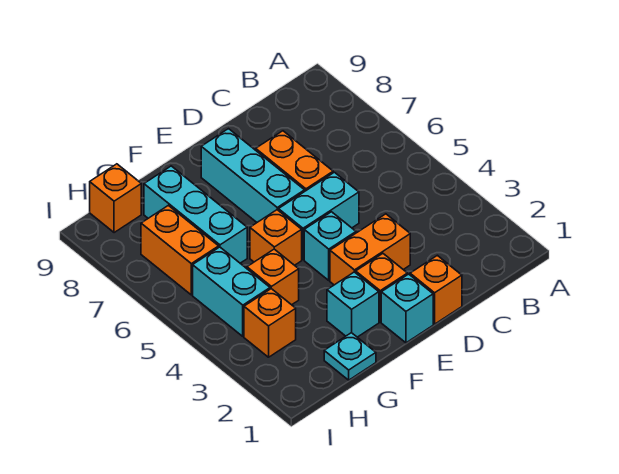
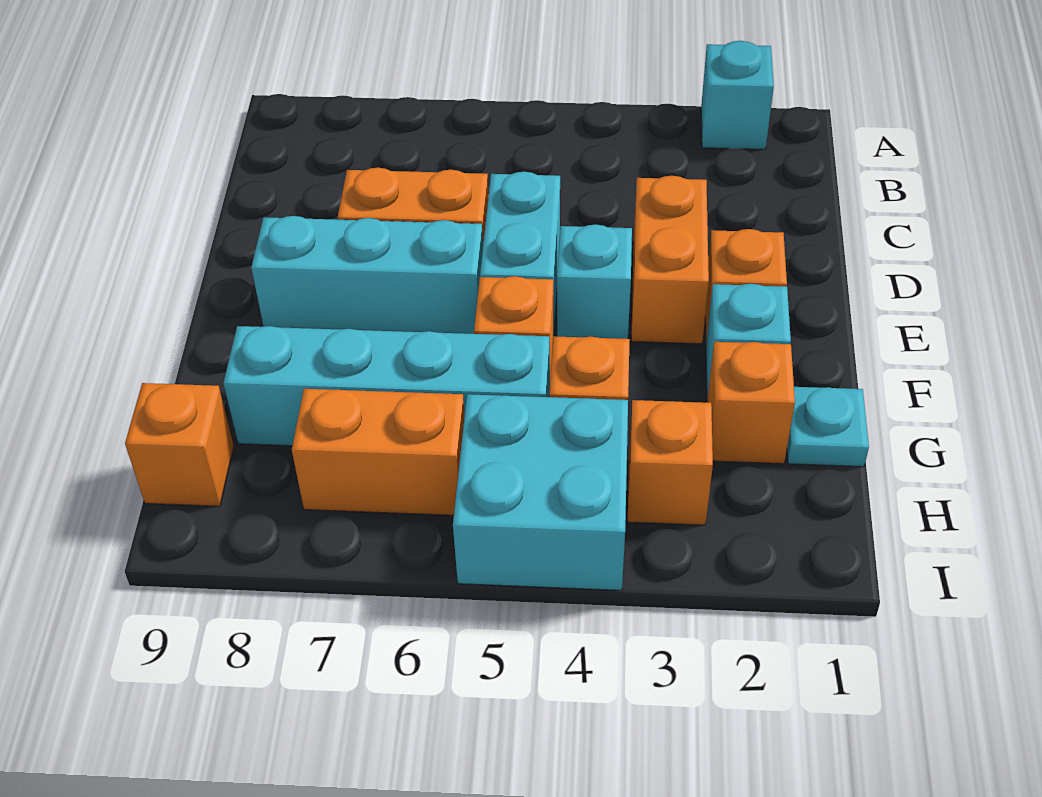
orange brick D1 level 1 -> orange brick G2 level 1
cyan brick E1 level 1 -> cyan brick A2 level 1
cyan brick G6:G8 level 1 -> cyan brick G5:G8 level 1
cyan brick H4:H5 level 1 -> cyan brick H4:I5 level 1

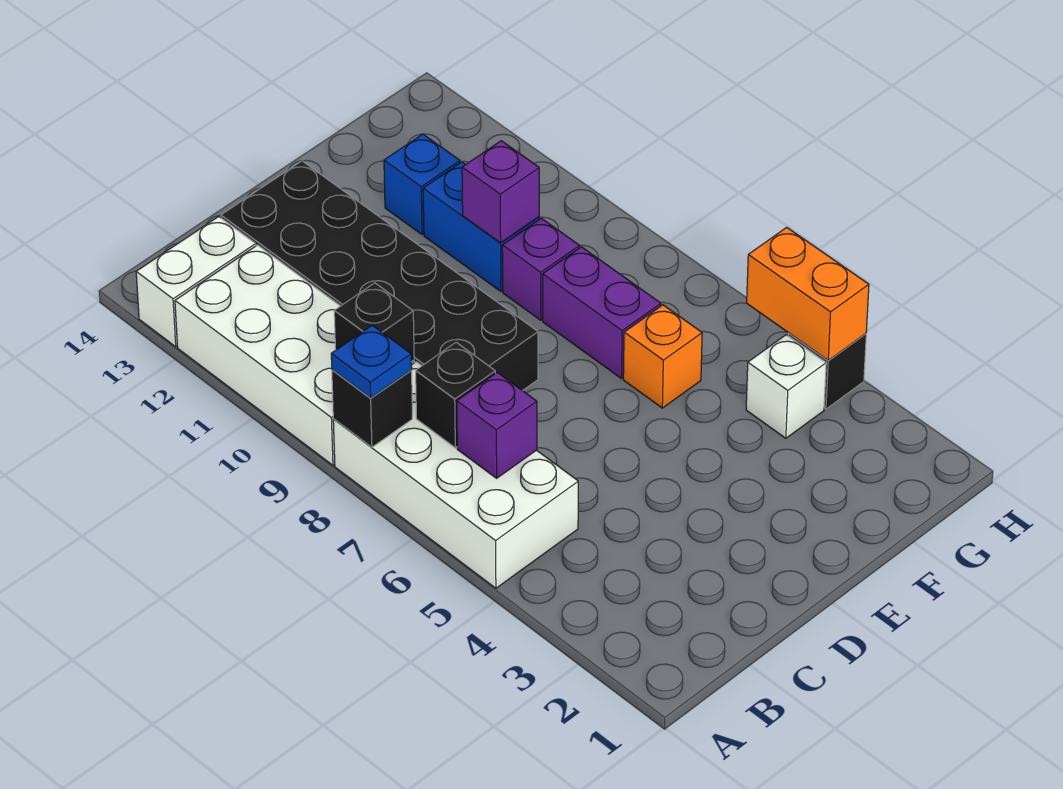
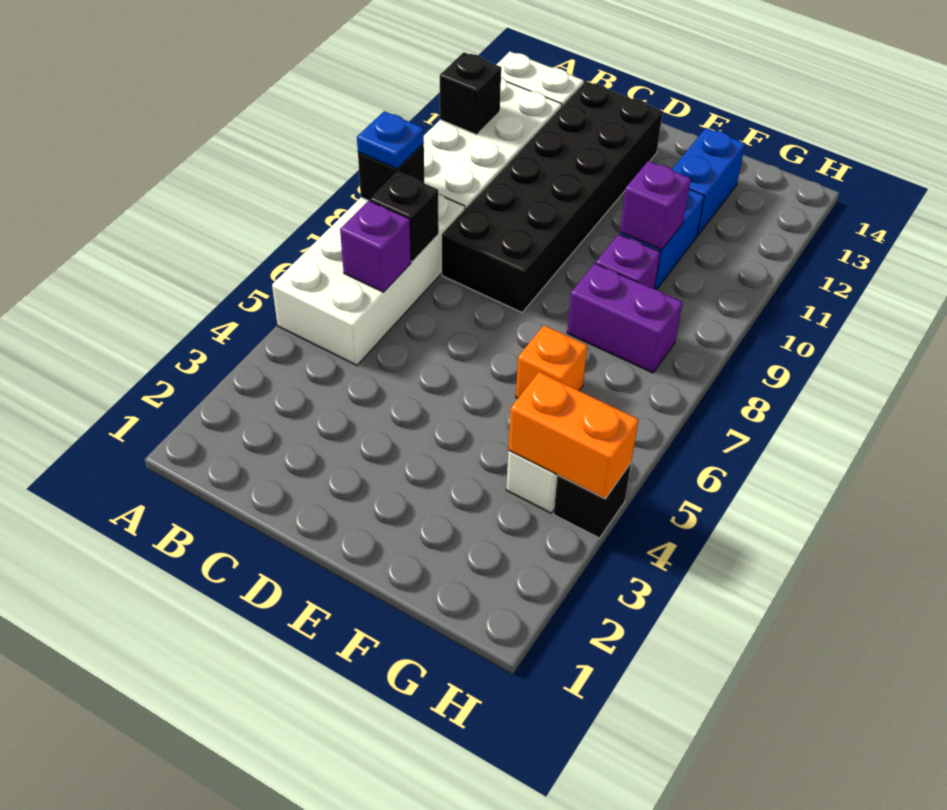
black brick B9 level 2 -> black brick A11 level 2
purple brick F7:F8 level 1 -> purple brick F8:G8 level 1
blue brick F12 level 1 -> blue brick F12:F13 level 1
orange brick H4:H5 level 2 -> orange brick G4:H4 level 2

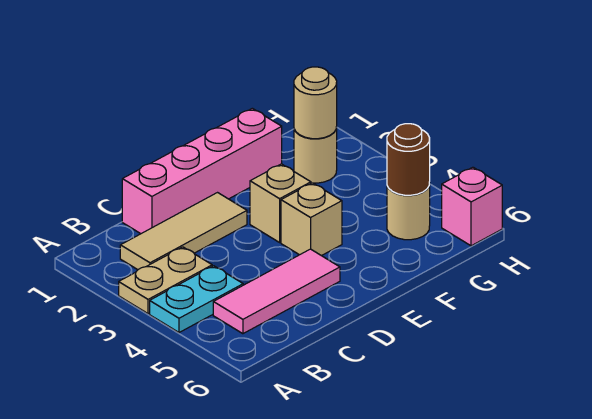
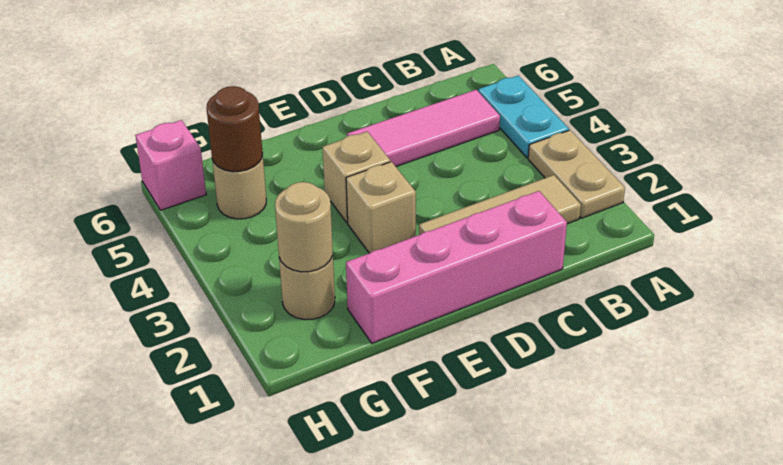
tan plate A3:B3 level 1 -> tan plate A2:A3 level 1
cyan plate A4:B4 level 1 -> cyan plate A4:A5 level 1

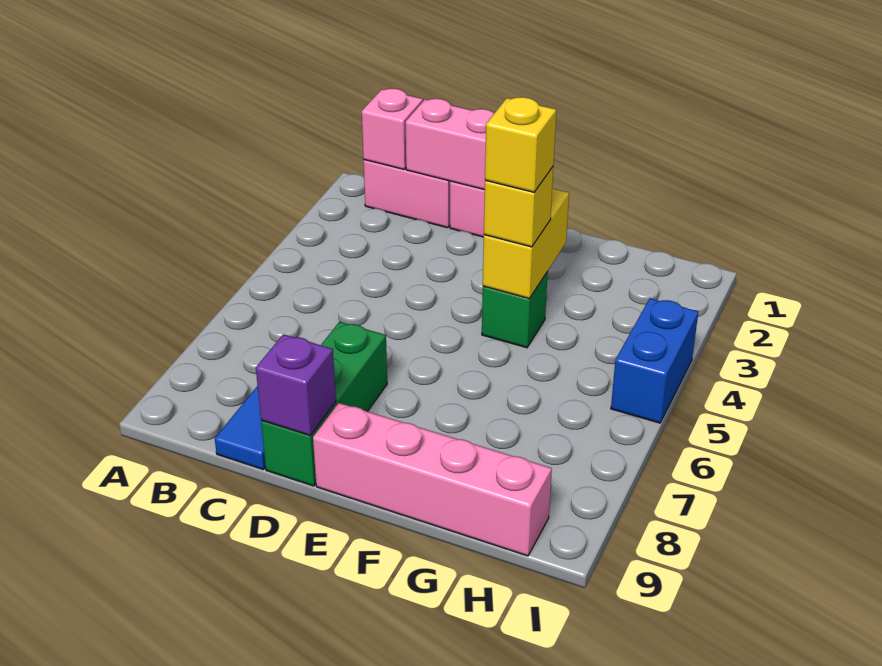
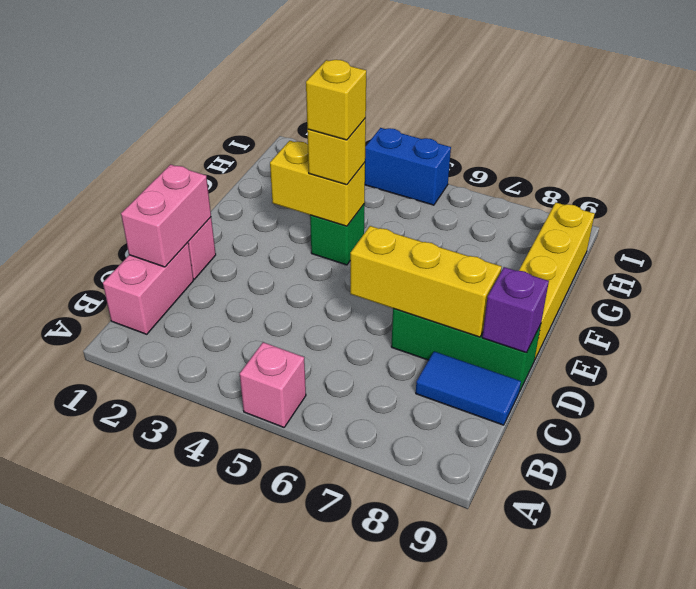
pink brick B1 level 2 -> pink brick A5 level 1
none -> yellow brick D6:D8 level 2
pink brick E9:H9 level 1 -> yellow brick E9:H9 level 1

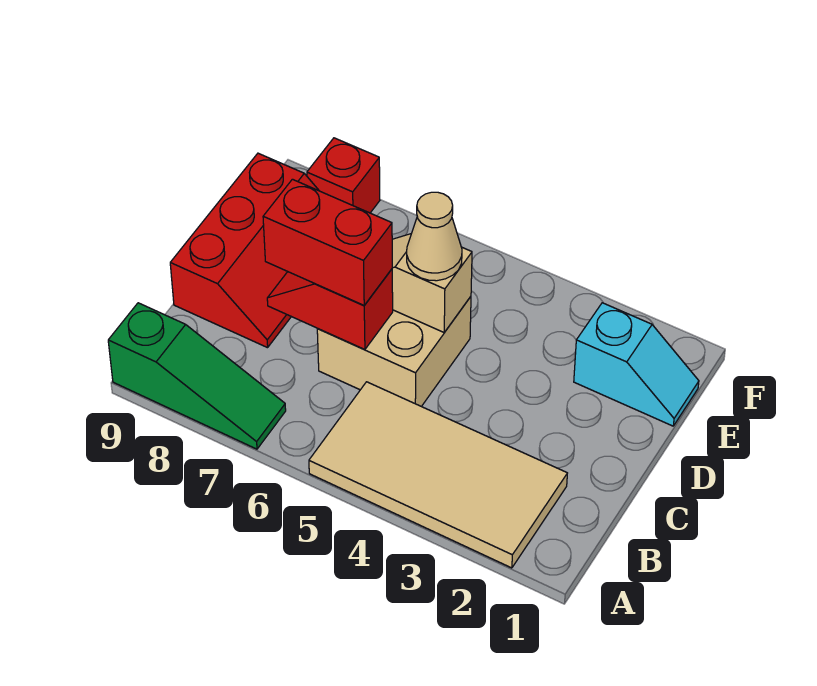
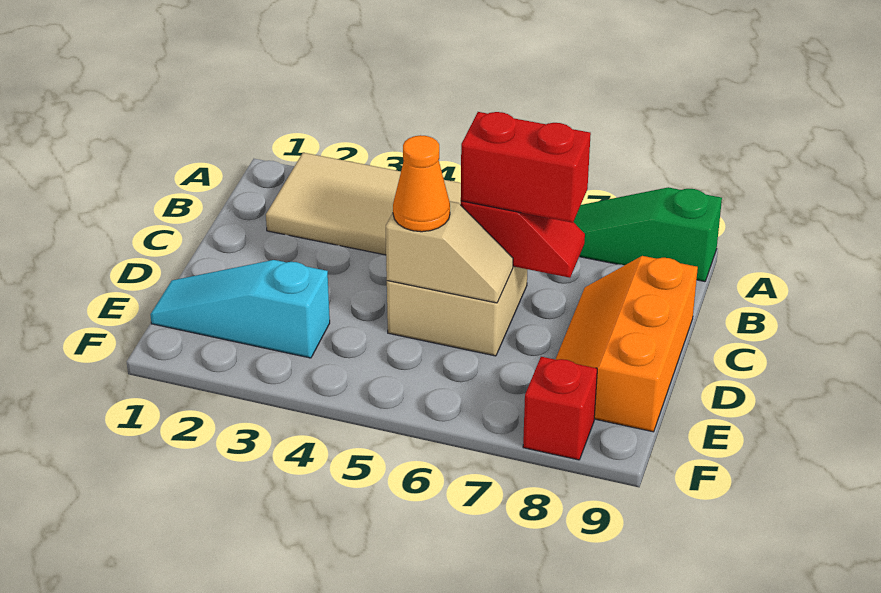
red slope C8:E9 level 1 top 9 -> orange slope C8:E9 level 1 top 9
tan cone D5 level 3 -> orange cone D5 level 3
cyan slope E1:E2 level 1 top 2 -> cyan slope E1:E3 level 1 top 3

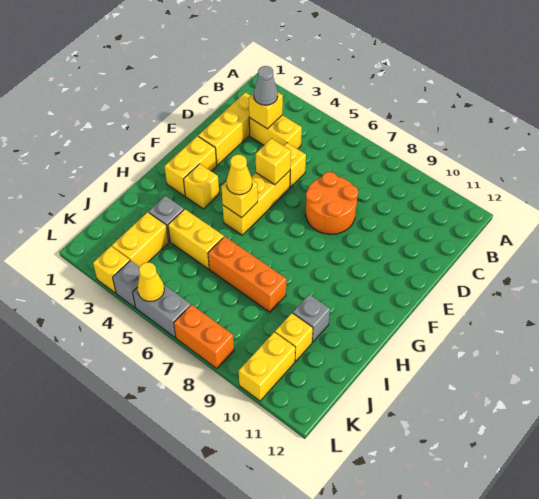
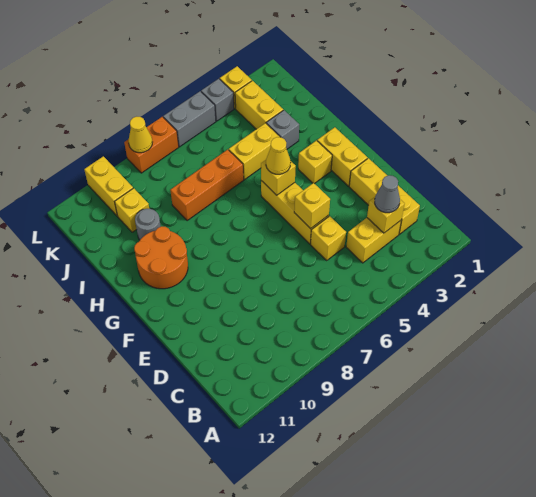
orange round brick D7:E8 level 1 -> orange round brick G10:H11 level 1
grey brick I10 level 1 -> grey round brick I10 level 1
yellow cone L5 level 2 -> yellow cone L8 level 2

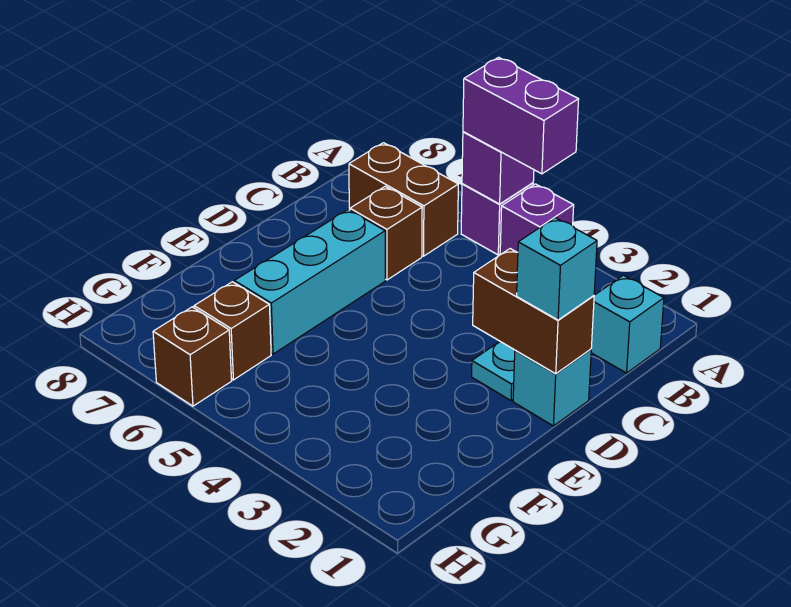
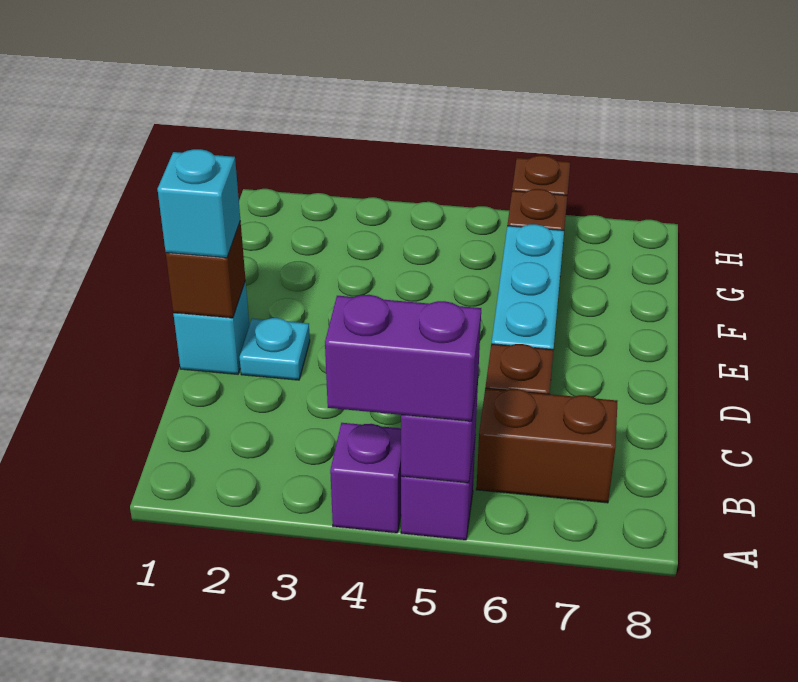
cyan brick B1 level 1 -> none
brown brick D1:D2 level 2 -> brown brick D1 level 2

= Task prompt =
Please say how many lines of the material above include "round", giving that number and no other words.

= Exercise output =
2